╭─ MATERIAL SHOWN

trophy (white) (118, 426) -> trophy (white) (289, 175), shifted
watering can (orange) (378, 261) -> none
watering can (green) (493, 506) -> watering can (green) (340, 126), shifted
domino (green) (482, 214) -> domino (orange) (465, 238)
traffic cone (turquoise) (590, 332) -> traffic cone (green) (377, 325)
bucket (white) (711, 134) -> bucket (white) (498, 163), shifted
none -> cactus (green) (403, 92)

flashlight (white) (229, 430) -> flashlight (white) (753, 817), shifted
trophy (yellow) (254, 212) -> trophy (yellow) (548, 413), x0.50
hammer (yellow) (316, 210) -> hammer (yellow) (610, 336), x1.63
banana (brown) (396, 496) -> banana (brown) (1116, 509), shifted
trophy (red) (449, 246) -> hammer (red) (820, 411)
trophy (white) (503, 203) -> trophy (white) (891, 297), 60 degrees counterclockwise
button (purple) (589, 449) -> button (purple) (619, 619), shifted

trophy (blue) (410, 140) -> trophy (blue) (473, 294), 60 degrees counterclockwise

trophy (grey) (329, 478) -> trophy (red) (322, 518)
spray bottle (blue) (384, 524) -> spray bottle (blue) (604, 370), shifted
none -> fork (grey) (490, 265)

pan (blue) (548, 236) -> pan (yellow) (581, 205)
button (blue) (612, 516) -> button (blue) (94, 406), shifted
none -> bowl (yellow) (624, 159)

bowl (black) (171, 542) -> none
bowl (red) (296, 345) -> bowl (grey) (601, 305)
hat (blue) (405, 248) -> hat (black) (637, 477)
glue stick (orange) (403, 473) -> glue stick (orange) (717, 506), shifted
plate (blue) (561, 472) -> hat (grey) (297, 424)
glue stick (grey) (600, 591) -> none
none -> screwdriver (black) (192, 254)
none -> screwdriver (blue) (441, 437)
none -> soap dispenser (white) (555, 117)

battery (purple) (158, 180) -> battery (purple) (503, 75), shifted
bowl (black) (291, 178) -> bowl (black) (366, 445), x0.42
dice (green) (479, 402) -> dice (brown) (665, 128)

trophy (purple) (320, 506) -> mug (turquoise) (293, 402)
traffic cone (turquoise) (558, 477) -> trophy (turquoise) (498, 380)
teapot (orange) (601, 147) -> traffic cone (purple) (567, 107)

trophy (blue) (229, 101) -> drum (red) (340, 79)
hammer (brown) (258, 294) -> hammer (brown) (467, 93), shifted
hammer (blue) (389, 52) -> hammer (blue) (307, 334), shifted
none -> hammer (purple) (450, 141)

╰─

● WHAT THE TASK ASKS: Each line of the data should be given back exactly.

● RESULT OF THE TASK:
trophy (white) (118, 426) -> trophy (white) (289, 175), shifted
watering can (orange) (378, 261) -> none
watering can (green) (493, 506) -> watering can (green) (340, 126), shifted
domino (green) (482, 214) -> domino (orange) (465, 238)
traffic cone (turquoise) (590, 332) -> traffic cone (green) (377, 325)
bucket (white) (711, 134) -> bucket (white) (498, 163), shifted
none -> cactus (green) (403, 92)

flashlight (white) (229, 430) -> flashlight (white) (753, 817), shifted
trophy (yellow) (254, 212) -> trophy (yellow) (548, 413), x0.50
hammer (yellow) (316, 210) -> hammer (yellow) (610, 336), x1.63
banana (brown) (396, 496) -> banana (brown) (1116, 509), shifted
trophy (red) (449, 246) -> hammer (red) (820, 411)
trophy (white) (503, 203) -> trophy (white) (891, 297), 60 degrees counterclockwise
button (purple) (589, 449) -> button (purple) (619, 619), shifted

trophy (blue) (410, 140) -> trophy (blue) (473, 294), 60 degrees counterclockwise

trophy (grey) (329, 478) -> trophy (red) (322, 518)
spray bottle (blue) (384, 524) -> spray bottle (blue) (604, 370), shifted
none -> fork (grey) (490, 265)

pan (blue) (548, 236) -> pan (yellow) (581, 205)
button (blue) (612, 516) -> button (blue) (94, 406), shifted
none -> bowl (yellow) (624, 159)

bowl (black) (171, 542) -> none
bowl (red) (296, 345) -> bowl (grey) (601, 305)
hat (blue) (405, 248) -> hat (black) (637, 477)
glue stick (orange) (403, 473) -> glue stick (orange) (717, 506), shifted
plate (blue) (561, 472) -> hat (grey) (297, 424)
glue stick (grey) (600, 591) -> none
none -> screwdriver (black) (192, 254)
none -> screwdriver (blue) (441, 437)
none -> soap dispenser (white) (555, 117)

battery (purple) (158, 180) -> battery (purple) (503, 75), shifted
bowl (black) (291, 178) -> bowl (black) (366, 445), x0.42
dice (green) (479, 402) -> dice (brown) (665, 128)

trophy (purple) (320, 506) -> mug (turquoise) (293, 402)
traffic cone (turquoise) (558, 477) -> trophy (turquoise) (498, 380)
teapot (orange) (601, 147) -> traffic cone (purple) (567, 107)

trophy (blue) (229, 101) -> drum (red) (340, 79)
hammer (brown) (258, 294) -> hammer (brown) (467, 93), shifted
hammer (blue) (389, 52) -> hammer (blue) (307, 334), shifted
none -> hammer (purple) (450, 141)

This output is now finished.